(HOW TO COMPLETE THIS TASK) Output the entire listing without altering anything.

▬▬▬▬▬▬

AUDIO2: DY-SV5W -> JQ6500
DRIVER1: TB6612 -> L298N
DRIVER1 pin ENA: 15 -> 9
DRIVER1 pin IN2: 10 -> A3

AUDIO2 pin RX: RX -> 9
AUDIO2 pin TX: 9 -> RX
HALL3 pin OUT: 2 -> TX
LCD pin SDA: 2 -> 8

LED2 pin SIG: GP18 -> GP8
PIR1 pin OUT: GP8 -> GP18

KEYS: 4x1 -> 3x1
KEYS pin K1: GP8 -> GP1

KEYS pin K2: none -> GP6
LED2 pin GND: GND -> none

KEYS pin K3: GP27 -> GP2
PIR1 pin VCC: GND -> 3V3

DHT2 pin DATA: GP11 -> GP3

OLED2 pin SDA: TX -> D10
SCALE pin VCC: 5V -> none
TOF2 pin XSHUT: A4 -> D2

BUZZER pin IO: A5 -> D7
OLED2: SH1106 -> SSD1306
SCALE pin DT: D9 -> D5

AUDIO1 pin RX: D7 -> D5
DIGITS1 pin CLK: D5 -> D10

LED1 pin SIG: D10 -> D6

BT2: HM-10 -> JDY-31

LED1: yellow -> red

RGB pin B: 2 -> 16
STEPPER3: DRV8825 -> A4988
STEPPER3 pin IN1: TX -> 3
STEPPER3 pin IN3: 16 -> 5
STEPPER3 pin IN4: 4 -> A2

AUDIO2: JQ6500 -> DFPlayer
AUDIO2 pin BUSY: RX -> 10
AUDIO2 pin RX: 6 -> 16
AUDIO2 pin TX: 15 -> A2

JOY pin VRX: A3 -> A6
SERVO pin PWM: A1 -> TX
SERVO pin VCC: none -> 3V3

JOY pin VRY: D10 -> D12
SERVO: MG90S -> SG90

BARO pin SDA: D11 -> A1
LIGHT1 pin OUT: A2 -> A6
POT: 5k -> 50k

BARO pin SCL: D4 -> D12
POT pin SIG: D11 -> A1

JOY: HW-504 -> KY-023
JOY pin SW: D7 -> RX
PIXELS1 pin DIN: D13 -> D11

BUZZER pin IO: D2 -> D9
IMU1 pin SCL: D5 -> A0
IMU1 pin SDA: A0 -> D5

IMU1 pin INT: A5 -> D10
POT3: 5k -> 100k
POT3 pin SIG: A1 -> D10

▬▬▬▬▬▬

(RESPONSE)
AUDIO2: DY-SV5W -> JQ6500
DRIVER1: TB6612 -> L298N
DRIVER1 pin ENA: 15 -> 9
DRIVER1 pin IN2: 10 -> A3

AUDIO2 pin RX: RX -> 9
AUDIO2 pin TX: 9 -> RX
HALL3 pin OUT: 2 -> TX
LCD pin SDA: 2 -> 8

LED2 pin SIG: GP18 -> GP8
PIR1 pin OUT: GP8 -> GP18

KEYS: 4x1 -> 3x1
KEYS pin K1: GP8 -> GP1

KEYS pin K2: none -> GP6
LED2 pin GND: GND -> none

KEYS pin K3: GP27 -> GP2
PIR1 pin VCC: GND -> 3V3

DHT2 pin DATA: GP11 -> GP3

OLED2 pin SDA: TX -> D10
SCALE pin VCC: 5V -> none
TOF2 pin XSHUT: A4 -> D2

BUZZER pin IO: A5 -> D7
OLED2: SH1106 -> SSD1306
SCALE pin DT: D9 -> D5

AUDIO1 pin RX: D7 -> D5
DIGITS1 pin CLK: D5 -> D10

LED1 pin SIG: D10 -> D6

BT2: HM-10 -> JDY-31

LED1: yellow -> red

RGB pin B: 2 -> 16
STEPPER3: DRV8825 -> A4988
STEPPER3 pin IN1: TX -> 3
STEPPER3 pin IN3: 16 -> 5
STEPPER3 pin IN4: 4 -> A2

AUDIO2: JQ6500 -> DFPlayer
AUDIO2 pin BUSY: RX -> 10
AUDIO2 pin RX: 6 -> 16
AUDIO2 pin TX: 15 -> A2

JOY pin VRX: A3 -> A6
SERVO pin PWM: A1 -> TX
SERVO pin VCC: none -> 3V3

JOY pin VRY: D10 -> D12
SERVO: MG90S -> SG90

BARO pin SDA: D11 -> A1
LIGHT1 pin OUT: A2 -> A6
POT: 5k -> 50k

BARO pin SCL: D4 -> D12
POT pin SIG: D11 -> A1

JOY: HW-504 -> KY-023
JOY pin SW: D7 -> RX
PIXELS1 pin DIN: D13 -> D11

BUZZER pin IO: D2 -> D9
IMU1 pin SCL: D5 -> A0
IMU1 pin SDA: A0 -> D5

IMU1 pin INT: A5 -> D10
POT3: 5k -> 100k
POT3 pin SIG: A1 -> D10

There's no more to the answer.